Objective
Turn the data below into a numbered list, one line per item, skipping blank lines and leaving out the picture markers.
........
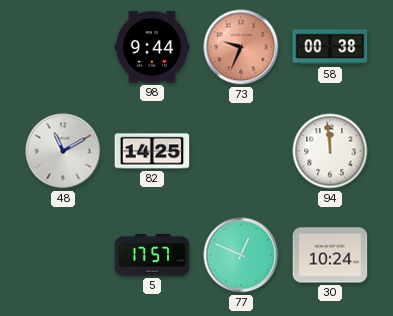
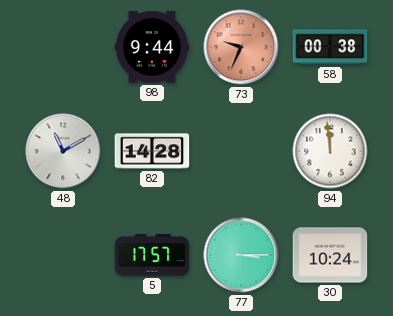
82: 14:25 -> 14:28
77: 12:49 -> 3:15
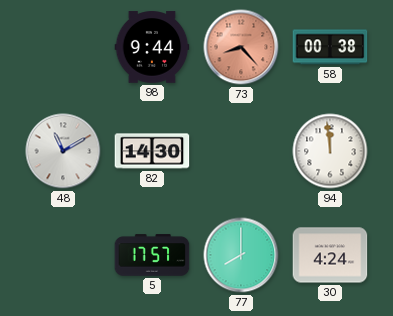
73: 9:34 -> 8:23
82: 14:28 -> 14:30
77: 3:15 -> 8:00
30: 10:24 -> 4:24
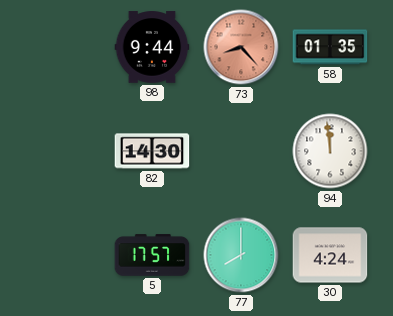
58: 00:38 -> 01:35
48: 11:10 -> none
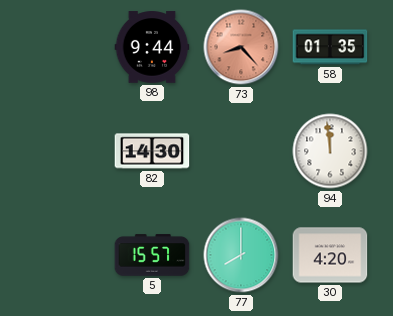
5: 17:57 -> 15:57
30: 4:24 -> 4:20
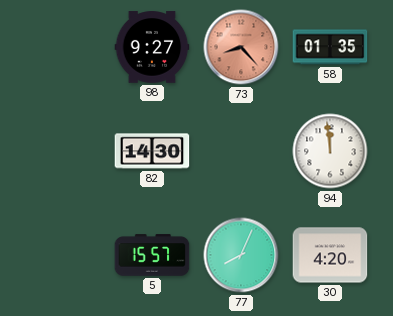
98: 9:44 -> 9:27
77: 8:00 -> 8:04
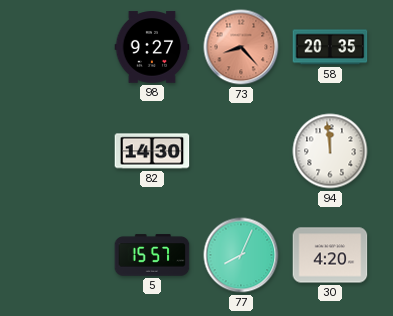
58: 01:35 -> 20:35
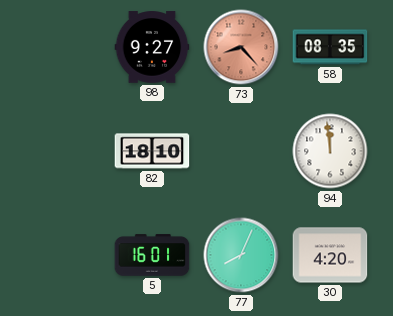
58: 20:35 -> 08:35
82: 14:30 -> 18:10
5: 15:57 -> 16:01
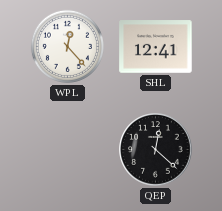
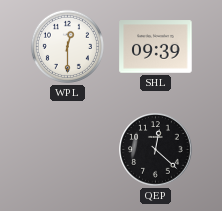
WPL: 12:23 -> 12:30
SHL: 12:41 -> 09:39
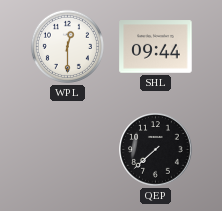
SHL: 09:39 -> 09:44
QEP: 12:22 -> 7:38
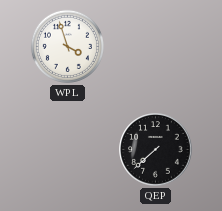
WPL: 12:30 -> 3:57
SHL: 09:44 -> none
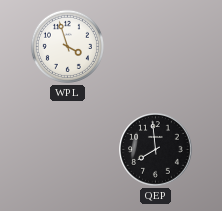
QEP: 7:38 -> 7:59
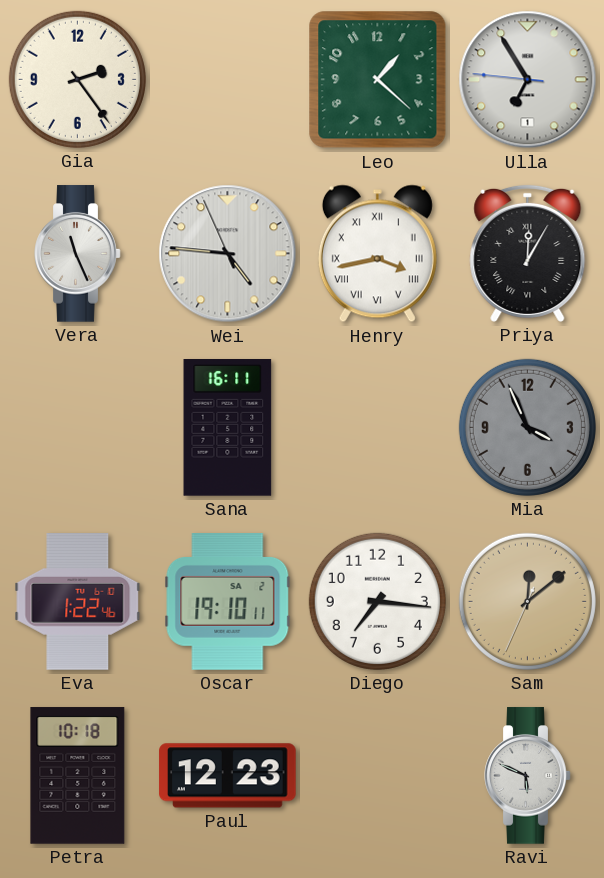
........
Written reply
1. 82: 14:25 -> 14:28
2. 77: 12:49 -> 3:15
3. 73: 9:34 -> 8:23
4. 82: 14:28 -> 14:30
5. 77: 3:15 -> 8:00
6. 30: 10:24 -> 4:24
7. 58: 00:38 -> 01:35
8. 48: 11:10 -> none
9. 5: 17:57 -> 15:57
10. 30: 4:24 -> 4:20
11. 98: 9:44 -> 9:27
12. 77: 8:00 -> 8:04
13. 58: 01:35 -> 20:35
14. 58: 20:35 -> 08:35
15. 82: 14:30 -> 18:10
16. 5: 15:57 -> 16:01
17. WPL: 12:23 -> 12:30
18. SHL: 12:41 -> 09:39
19. SHL: 09:39 -> 09:44
20. QEP: 12:22 -> 7:38
21. WPL: 12:30 -> 3:57
22. SHL: 09:44 -> none
23. QEP: 7:38 -> 7:59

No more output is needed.